INPUT DATA:
:::::
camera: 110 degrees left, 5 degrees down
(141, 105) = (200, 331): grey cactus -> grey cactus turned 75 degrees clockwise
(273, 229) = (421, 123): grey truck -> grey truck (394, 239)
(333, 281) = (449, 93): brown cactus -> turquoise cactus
:::::
ACTIVITY: Which lines of the data above contain "grey"? Copy each one.

RESULT FOR THIS EXERCISE:
(141, 105) = (200, 331): grey cactus -> grey cactus turned 75 degrees clockwise
(273, 229) = (421, 123): grey truck -> grey truck (394, 239)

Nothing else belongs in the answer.